- [TASK INSTRUCTIONS]
Among the entries below, find the lines with "banana" and copy them.

Segment Start: RECORD SET

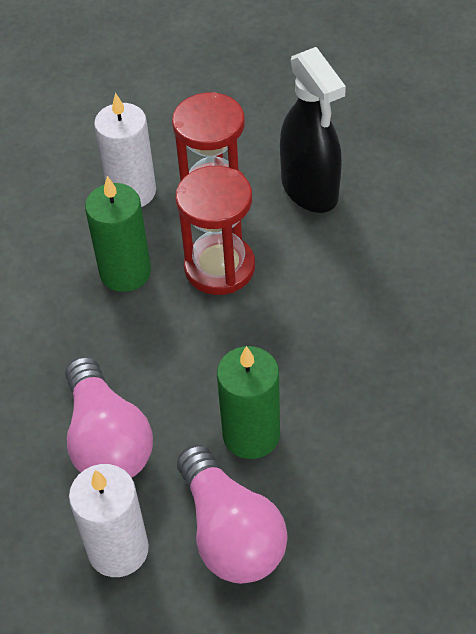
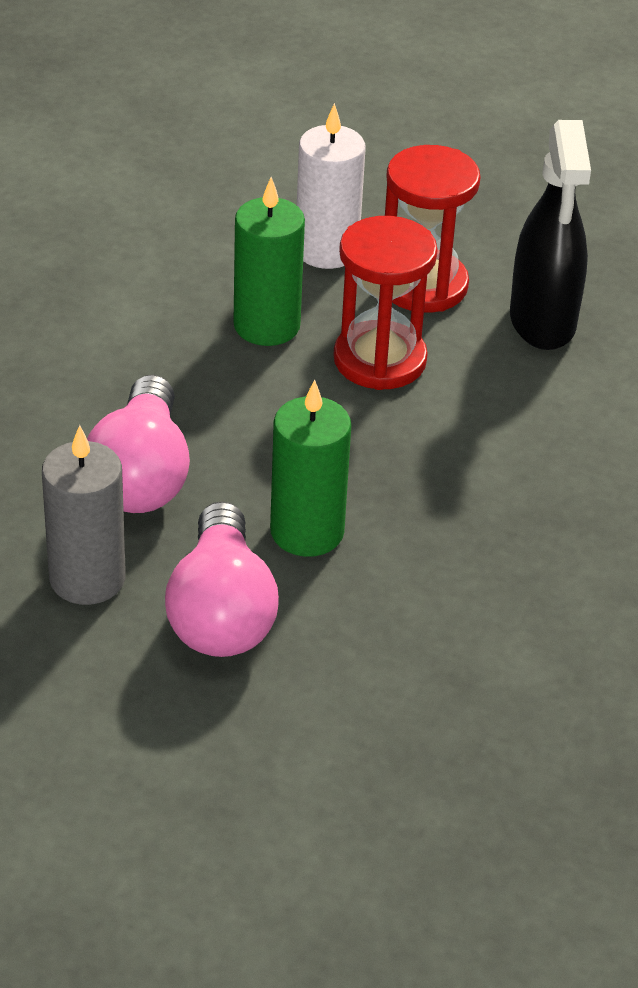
camera: 20 degrees right, 10 degrees down
(118, 549) = (87, 578): white candle -> grey candle

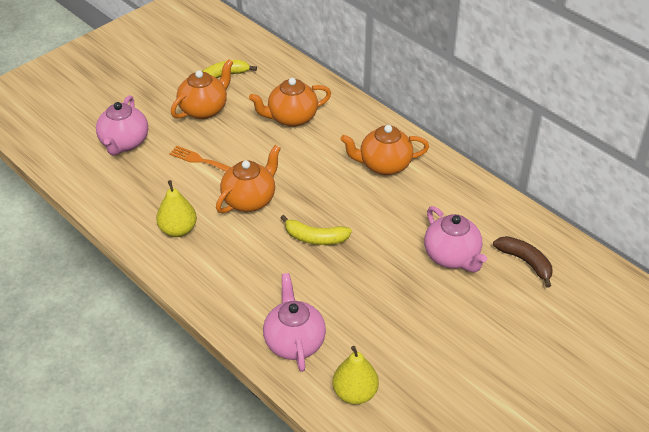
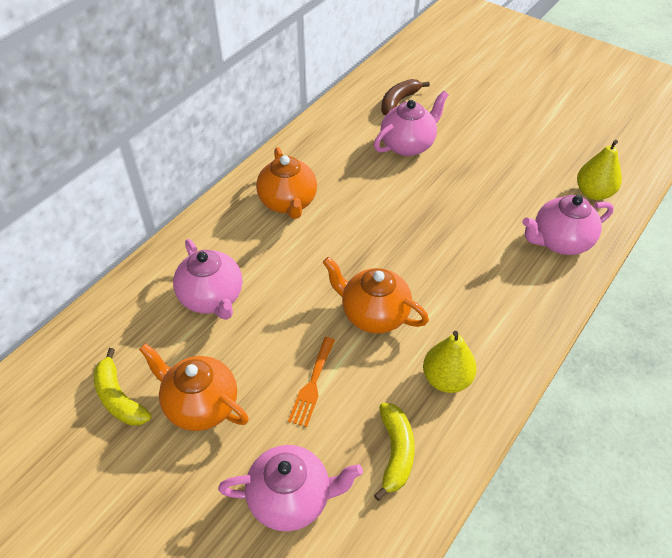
camera: 100 degrees left, 5 degrees up
(291, 118) = (212, 298): orange teapot -> pink teapot
(315, 238) = (416, 245): yellow banana -> yellow banana (395, 452)

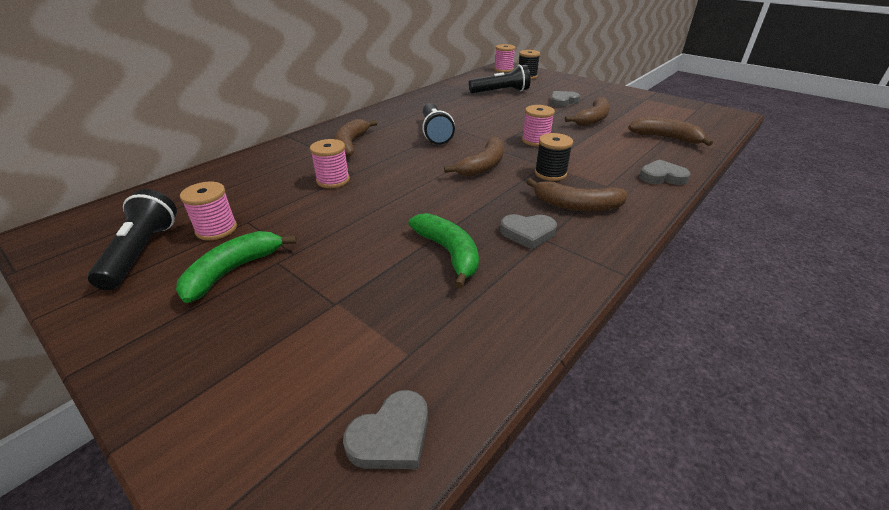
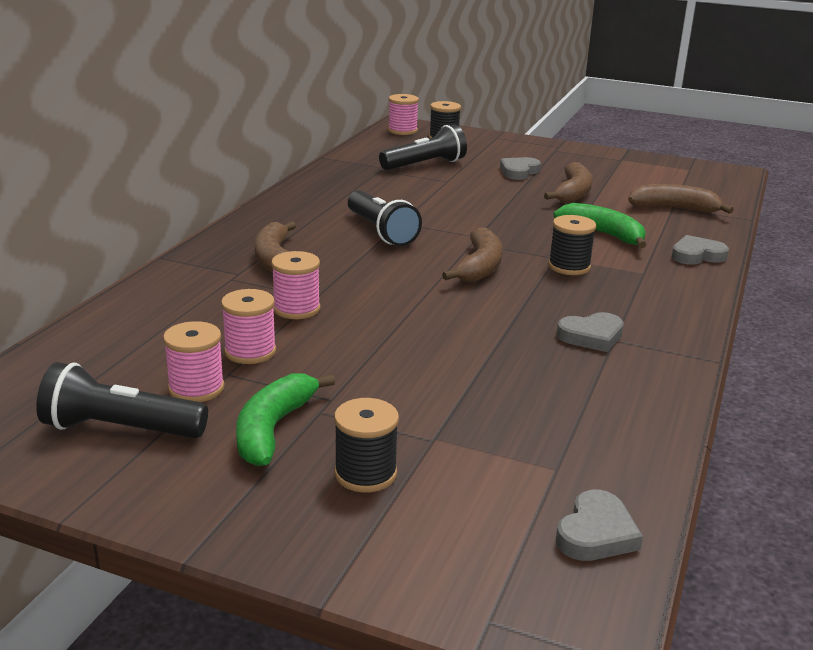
camera: 20 degrees left, 10 degrees down
(142, 252) = (120, 429): black flashlight -> black flashlight turned 60 degrees counterclockwise
(259, 324) = (365, 474): none -> black spool
(449, 253) = (519, 369): green banana -> green banana (603, 234)
(535, 141) = (522, 228): pink spool -> pink spool (250, 352)
(576, 205) = (624, 299): brown banana -> none

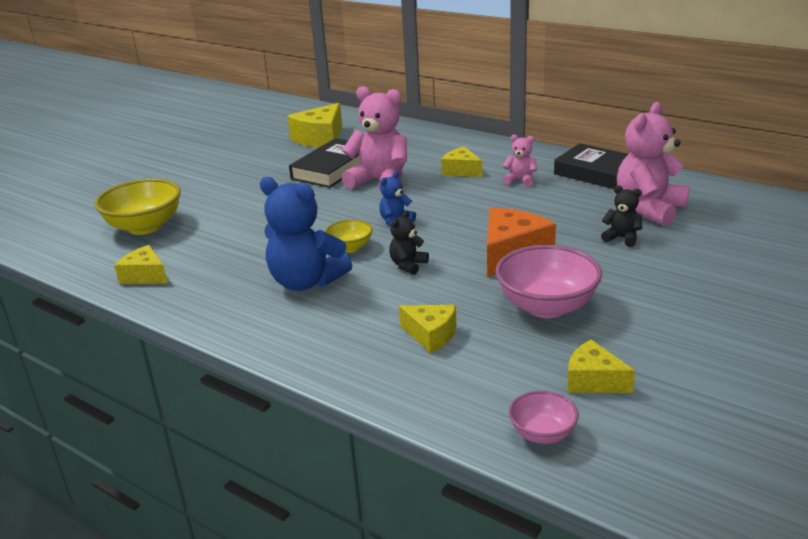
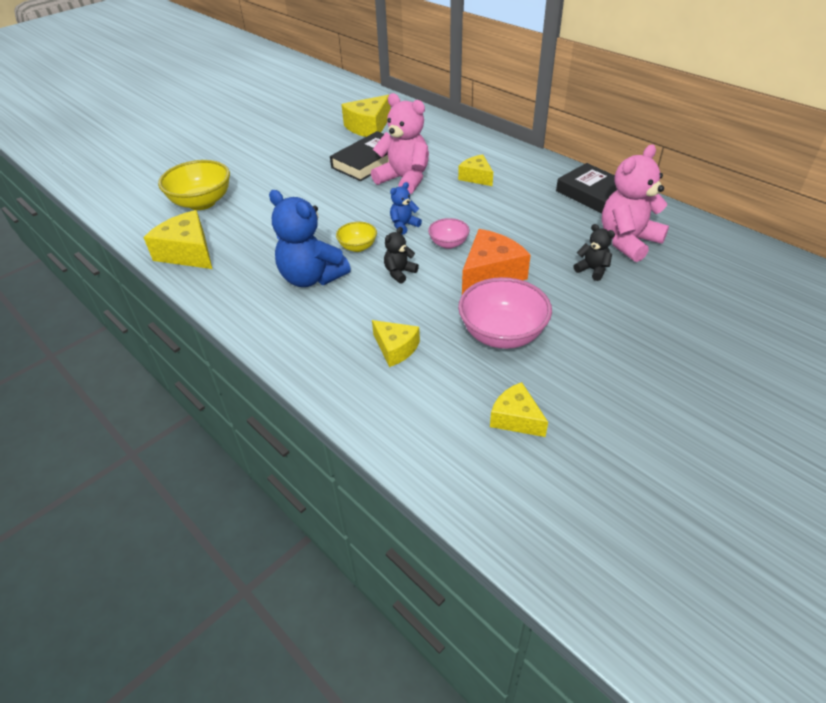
camera: 10 degrees right, 15 degrees up
(145, 276) = (188, 252): yellow cheese -> yellow cheese, size x1.60
(520, 181) = (524, 194): pink teddy bear -> none
(542, 434) = (454, 466): pink bowl -> pink bowl (448, 244)

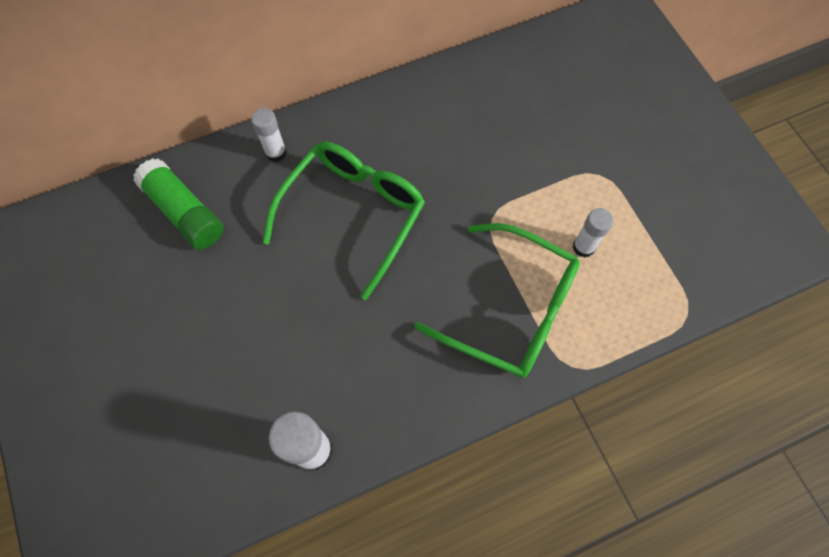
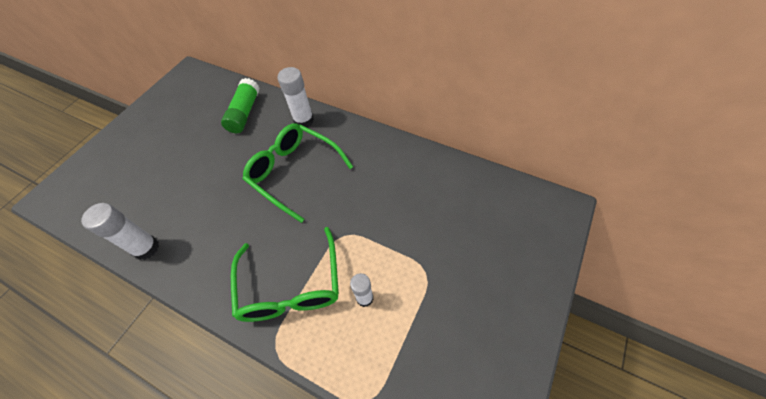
camera: 55 degrees right, 10 degrees down
(276, 153) = (304, 120): white glue stick -> white glue stick, size x1.57
(353, 214) = (294, 172): green glasses -> green glasses turned 135 degrees counterclockwise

Segment End: RECORD SET

- [ANSWER TO THIS TASK]
(315, 238) = (416, 245): yellow banana -> yellow banana (395, 452)
(449, 253) = (519, 369): green banana -> green banana (603, 234)
(576, 205) = (624, 299): brown banana -> none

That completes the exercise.